* [Exercise prompt] Where a line holds the word "pink", copy it from the records.

━━━ Given entries ━━━

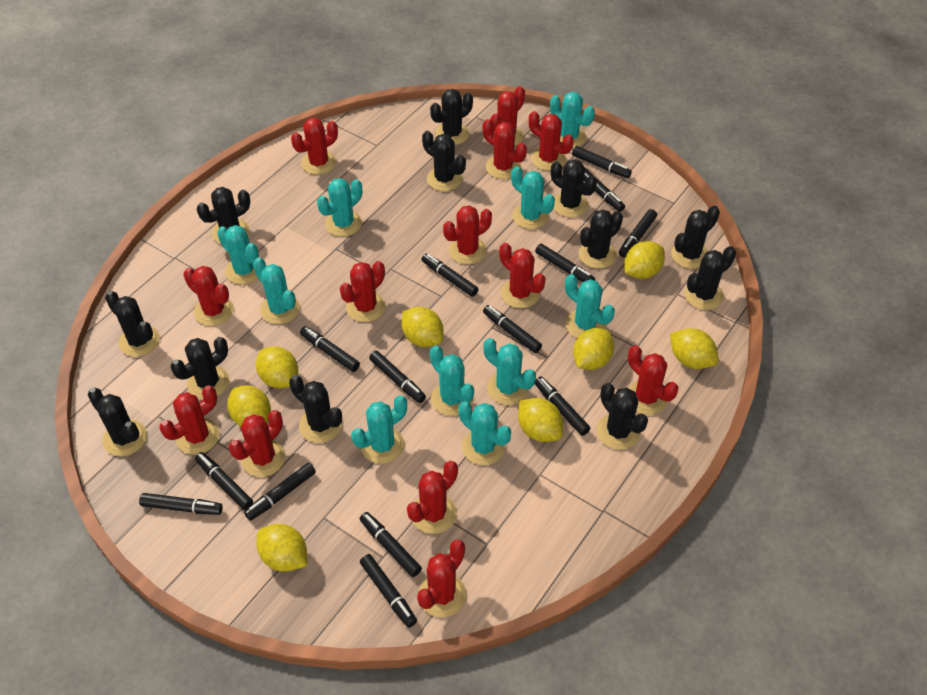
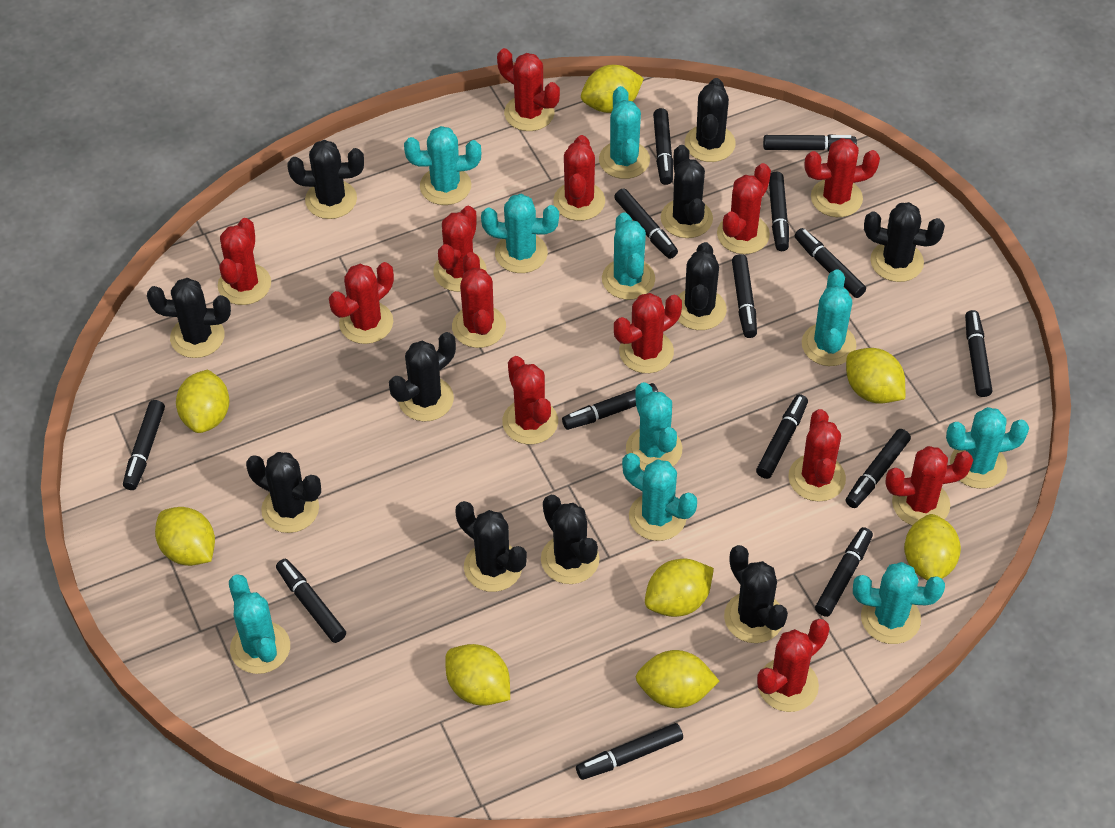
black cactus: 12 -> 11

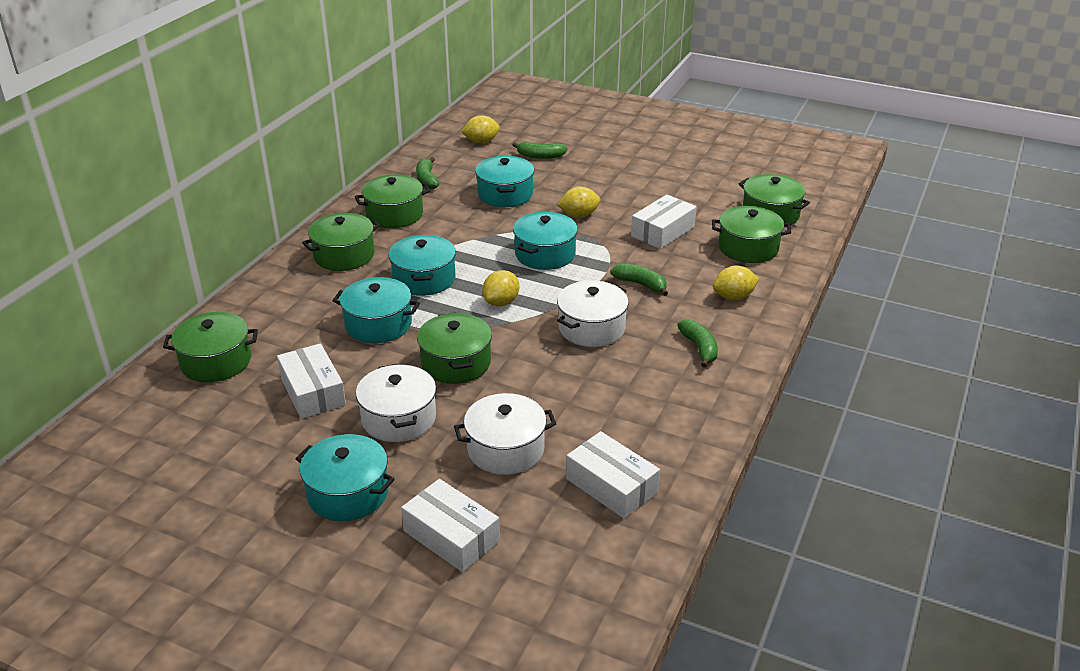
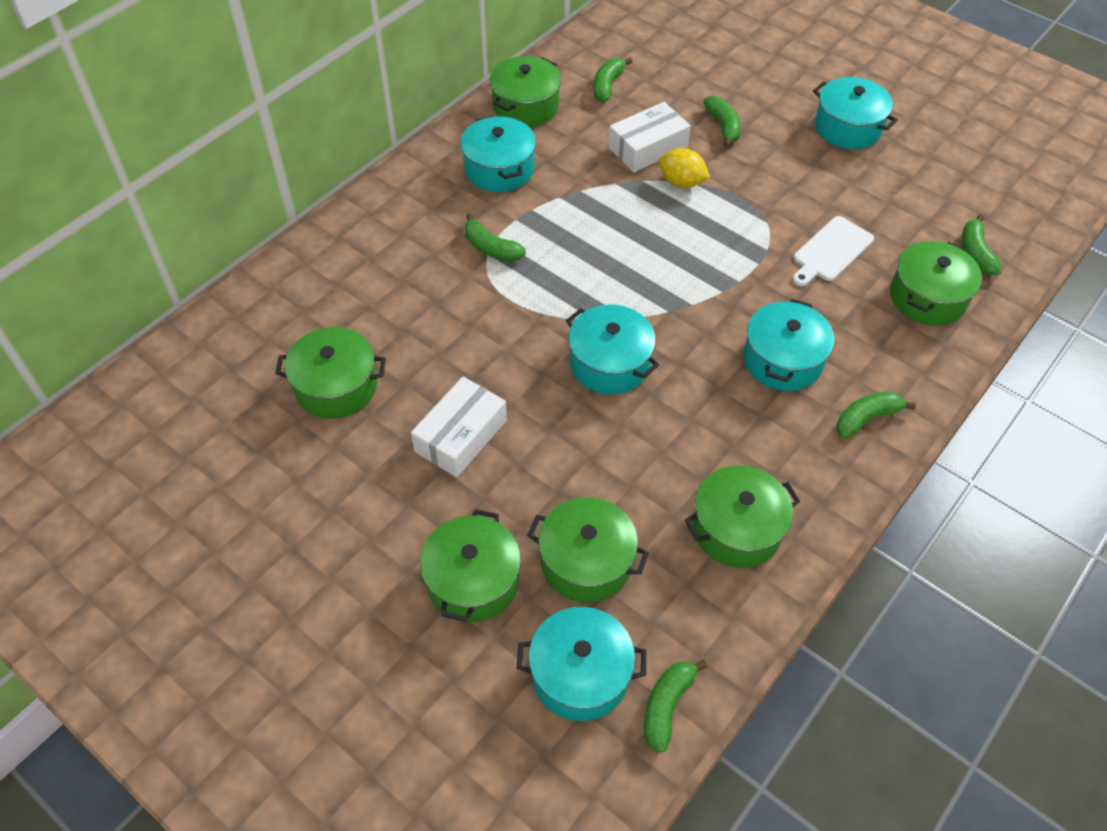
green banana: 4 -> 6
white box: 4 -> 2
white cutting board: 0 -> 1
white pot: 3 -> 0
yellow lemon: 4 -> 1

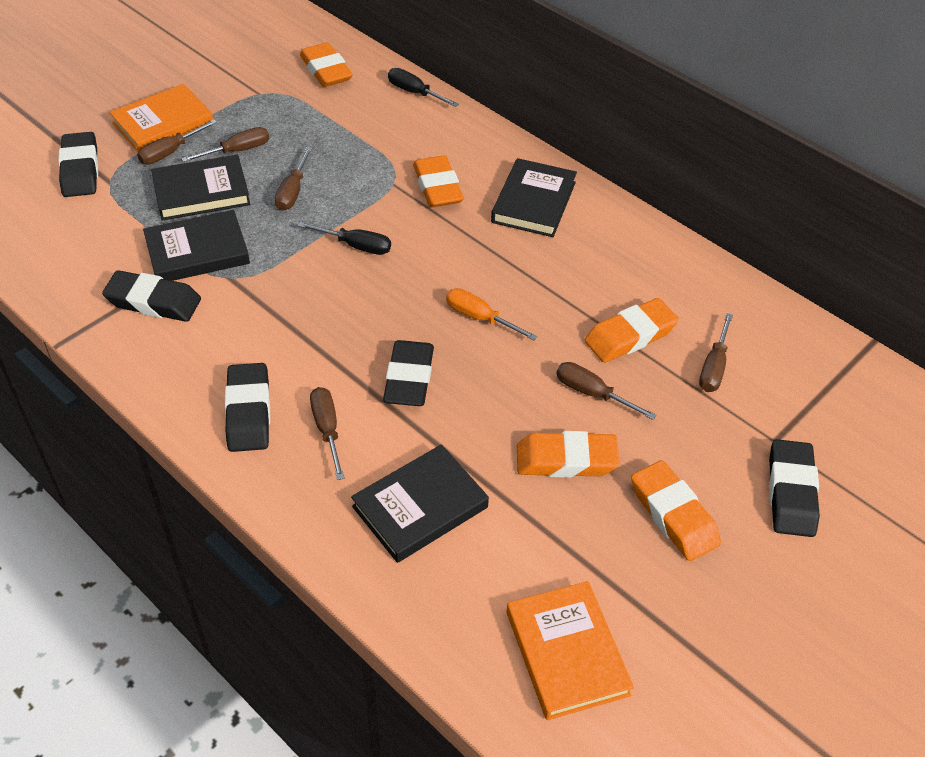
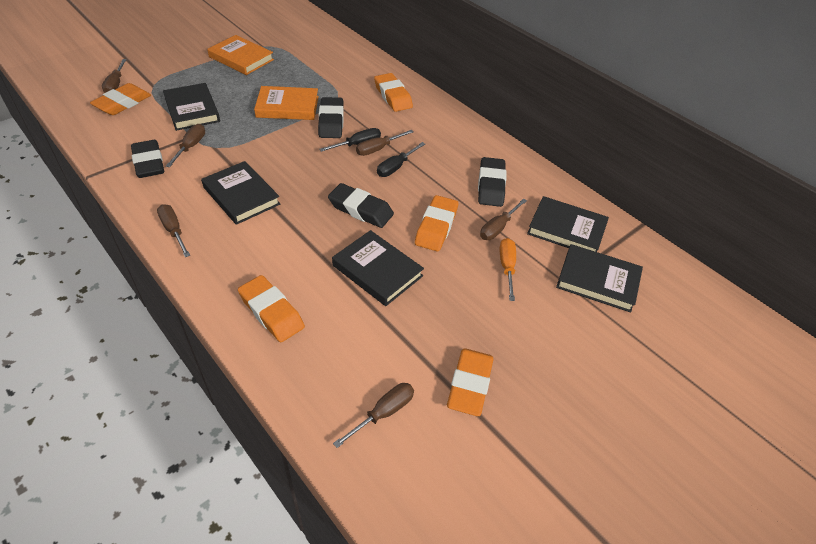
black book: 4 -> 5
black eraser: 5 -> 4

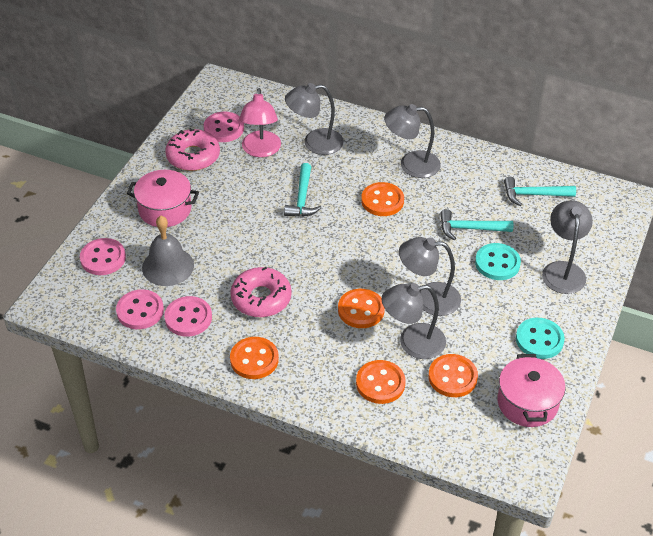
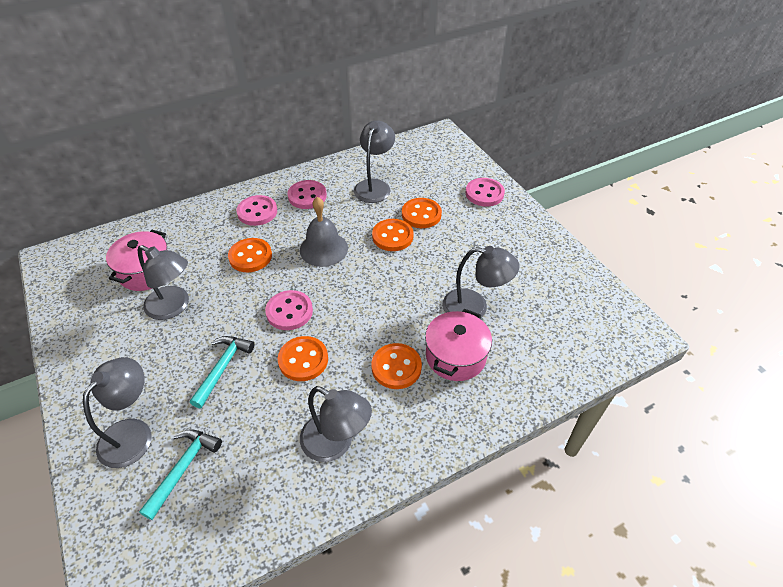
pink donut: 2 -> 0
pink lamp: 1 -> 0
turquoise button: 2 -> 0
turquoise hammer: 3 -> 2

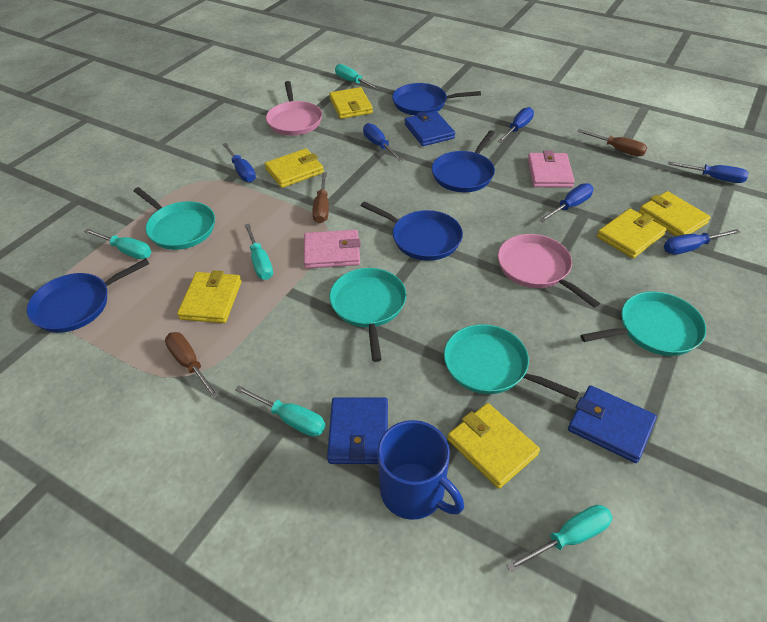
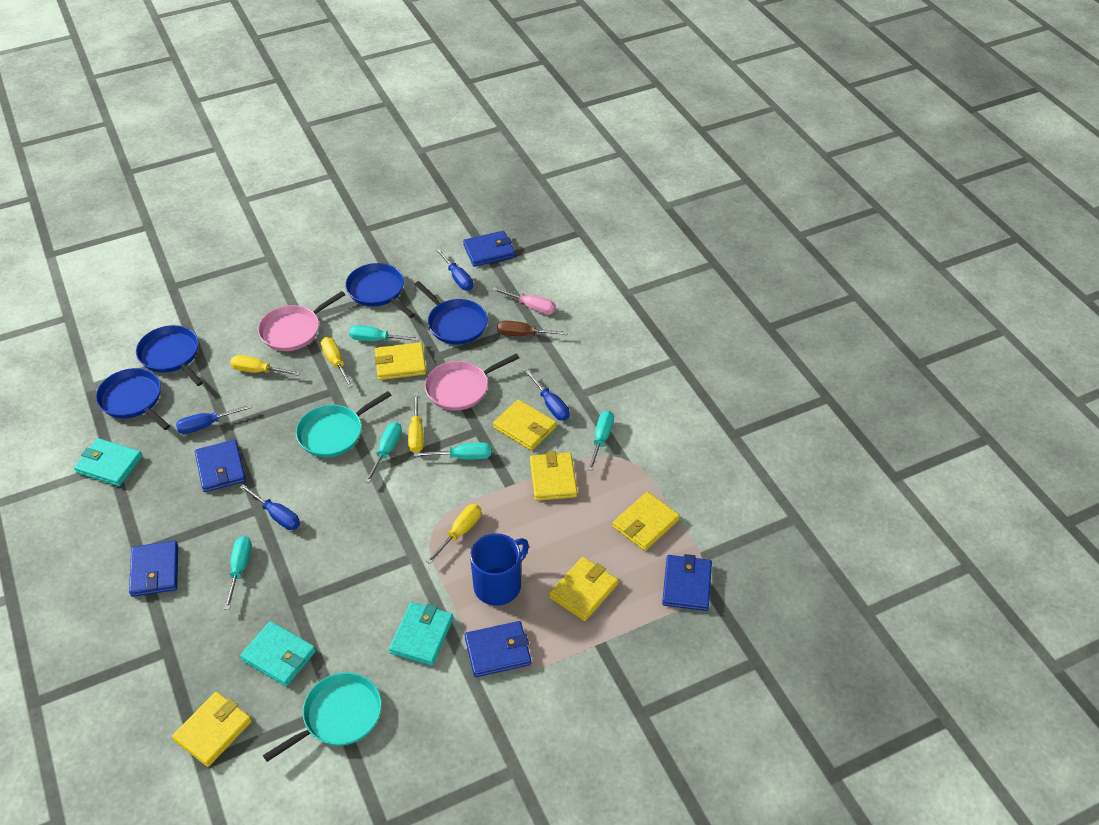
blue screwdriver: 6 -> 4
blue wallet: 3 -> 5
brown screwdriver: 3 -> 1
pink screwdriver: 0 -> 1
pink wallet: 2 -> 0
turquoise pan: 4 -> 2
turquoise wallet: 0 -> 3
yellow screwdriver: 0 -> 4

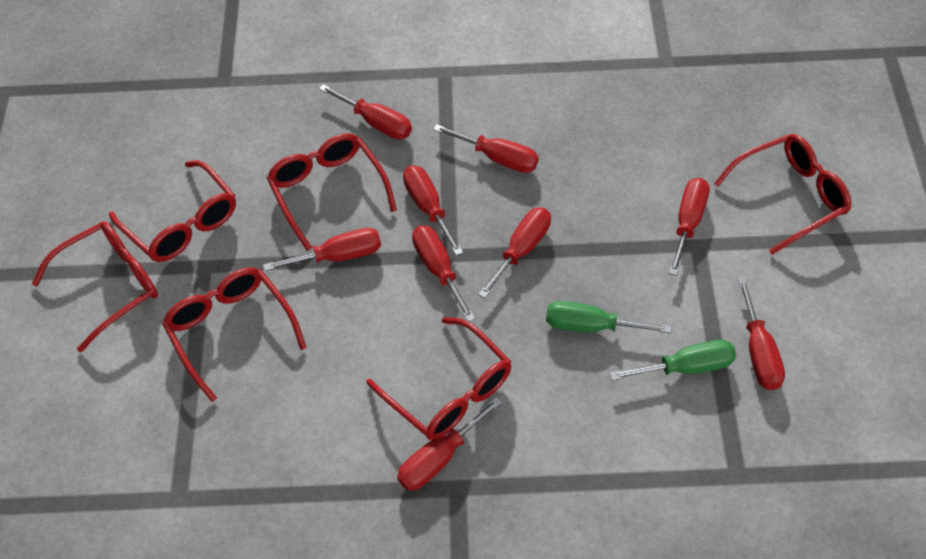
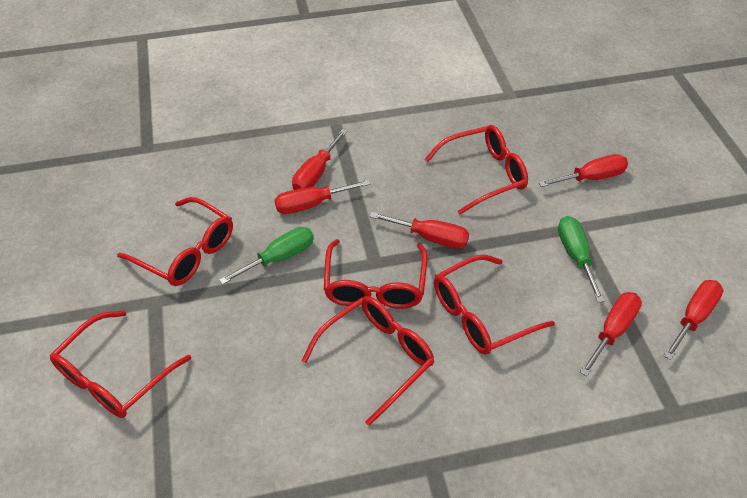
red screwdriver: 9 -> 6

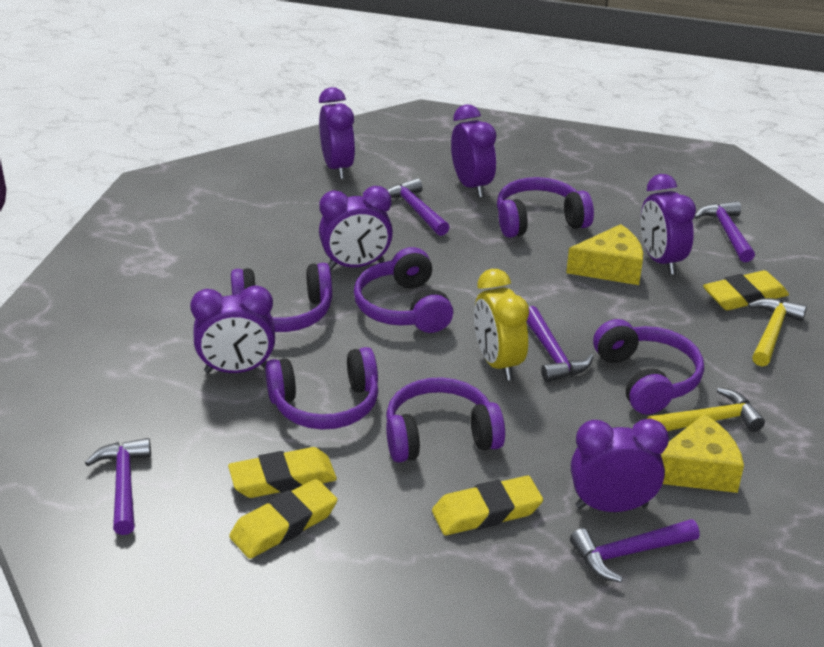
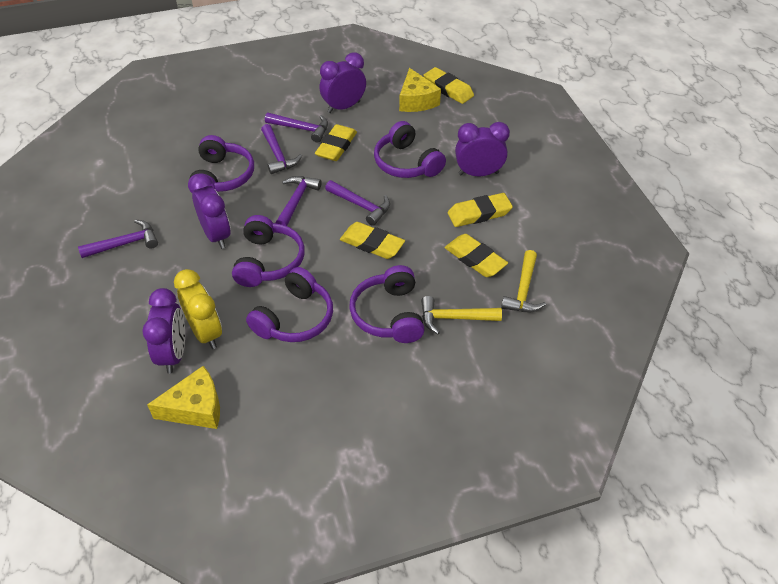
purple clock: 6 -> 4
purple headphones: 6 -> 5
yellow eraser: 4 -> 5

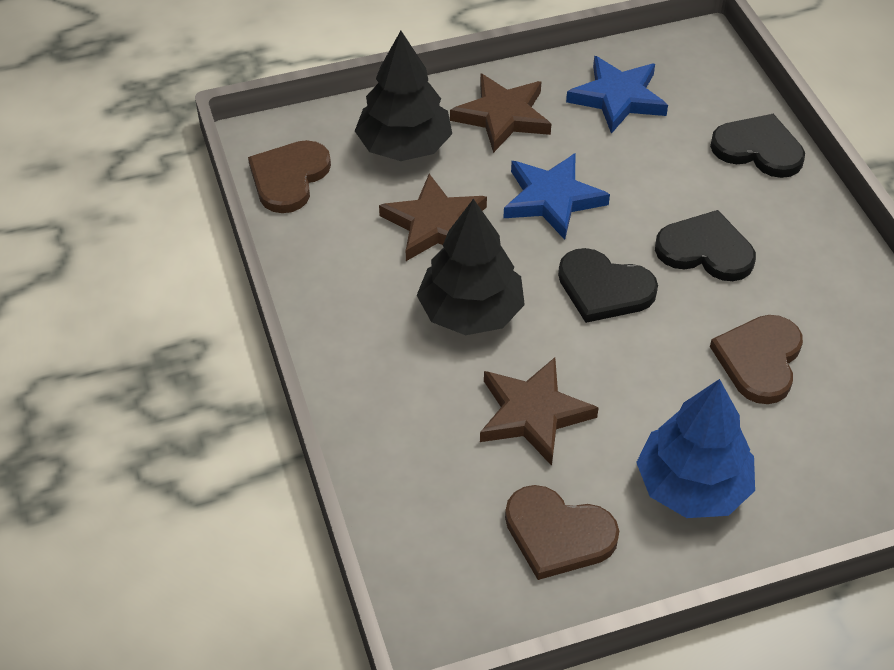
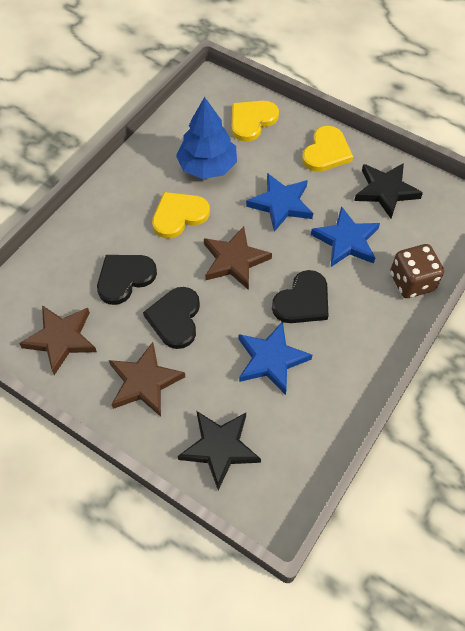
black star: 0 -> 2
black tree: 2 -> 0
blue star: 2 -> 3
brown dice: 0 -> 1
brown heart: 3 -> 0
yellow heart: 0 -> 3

━━━

* [Reply to the task]
pink donut: 2 -> 0
pink lamp: 1 -> 0
pink screwdriver: 0 -> 1
pink wallet: 2 -> 0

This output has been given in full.